## Required action
The lines to copy run from the one containing "first_place: [643, 107]" to the last line of the entries; output those lines exactly and only them, without pictures.

## Given information
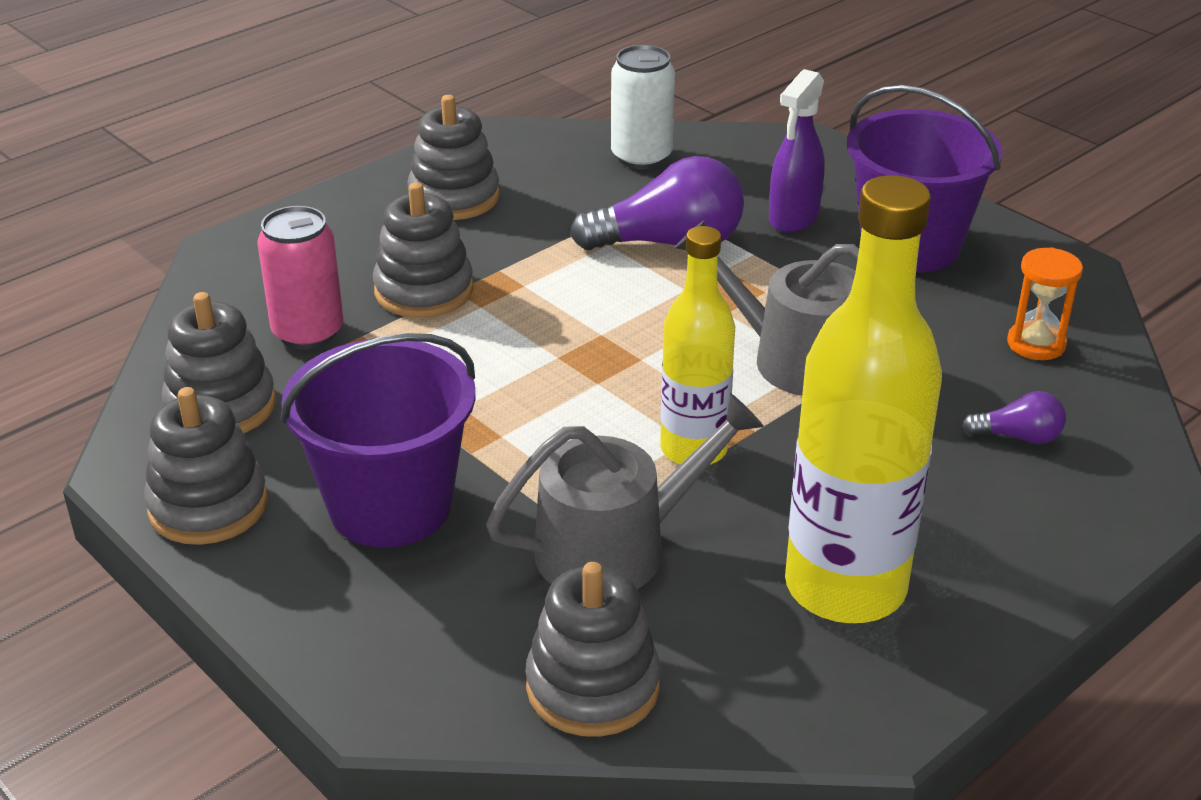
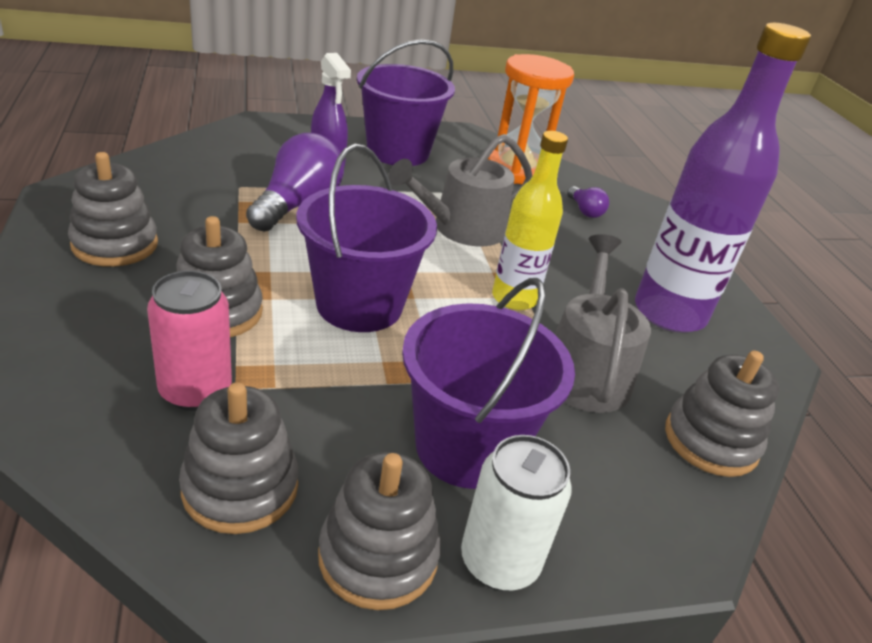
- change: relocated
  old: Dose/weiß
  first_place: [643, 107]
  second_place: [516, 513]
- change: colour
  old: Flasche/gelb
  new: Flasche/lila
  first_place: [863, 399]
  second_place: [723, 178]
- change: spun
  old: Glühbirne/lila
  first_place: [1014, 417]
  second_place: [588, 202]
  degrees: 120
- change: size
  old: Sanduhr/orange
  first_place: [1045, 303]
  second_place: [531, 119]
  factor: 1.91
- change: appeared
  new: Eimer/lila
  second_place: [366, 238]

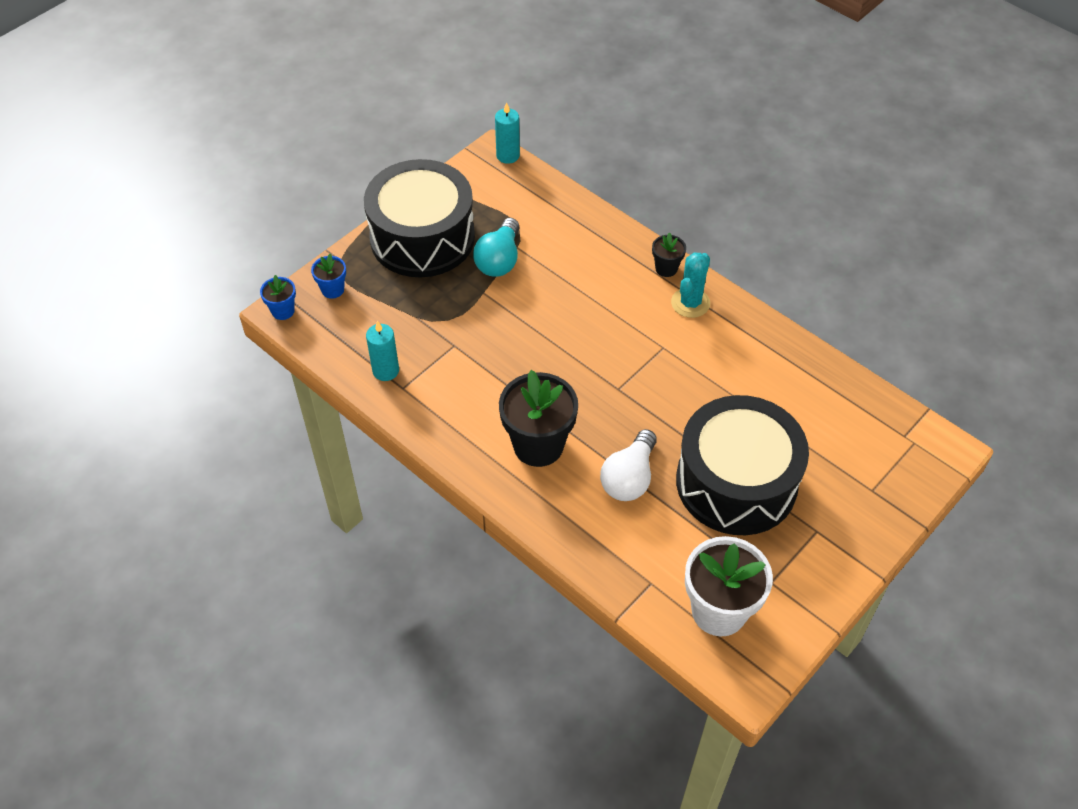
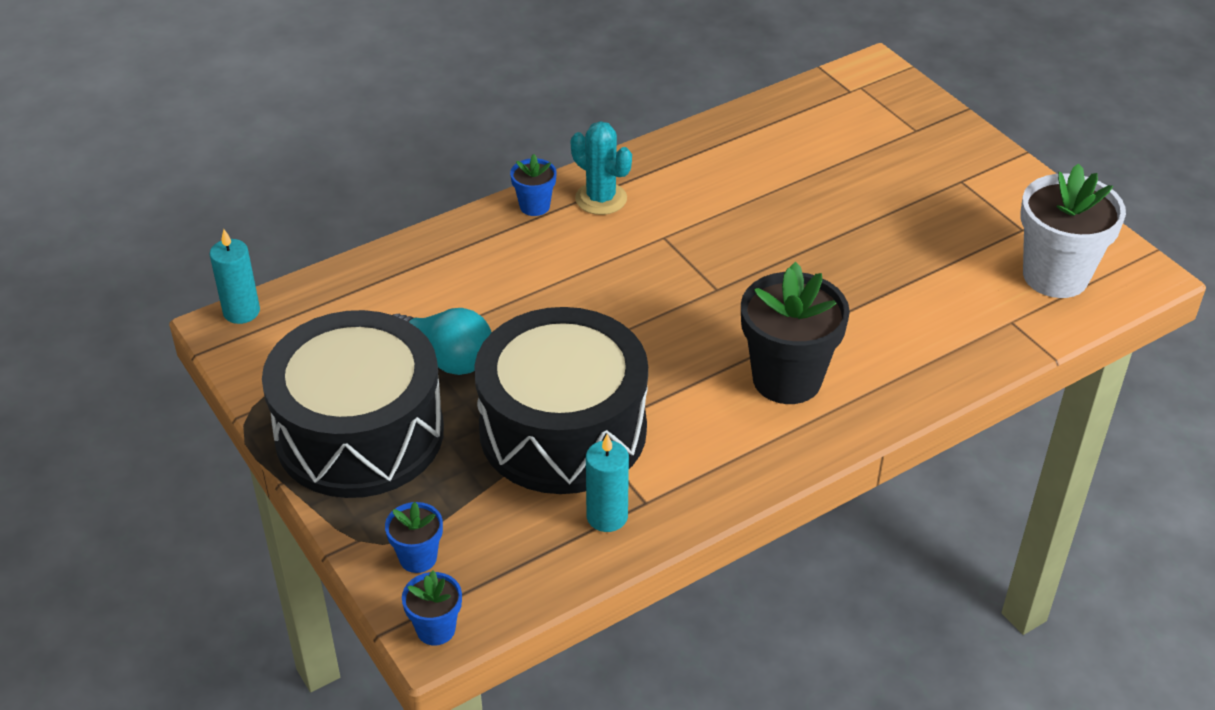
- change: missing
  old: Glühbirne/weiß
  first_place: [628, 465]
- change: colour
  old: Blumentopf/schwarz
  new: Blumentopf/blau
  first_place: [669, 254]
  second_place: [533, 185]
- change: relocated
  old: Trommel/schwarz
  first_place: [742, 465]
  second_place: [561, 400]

## Finished task
  first_place: [643, 107]
  second_place: [516, 513]
- change: colour
  old: Flasche/gelb
  new: Flasche/lila
  first_place: [863, 399]
  second_place: [723, 178]
- change: spun
  old: Glühbirne/lila
  first_place: [1014, 417]
  second_place: [588, 202]
  degrees: 120
- change: size
  old: Sanduhr/orange
  first_place: [1045, 303]
  second_place: [531, 119]
  factor: 1.91
- change: appeared
  new: Eimer/lila
  second_place: [366, 238]

- change: missing
  old: Glühbirne/weiß
  first_place: [628, 465]
- change: colour
  old: Blumentopf/schwarz
  new: Blumentopf/blau
  first_place: [669, 254]
  second_place: [533, 185]
- change: relocated
  old: Trommel/schwarz
  first_place: [742, 465]
  second_place: [561, 400]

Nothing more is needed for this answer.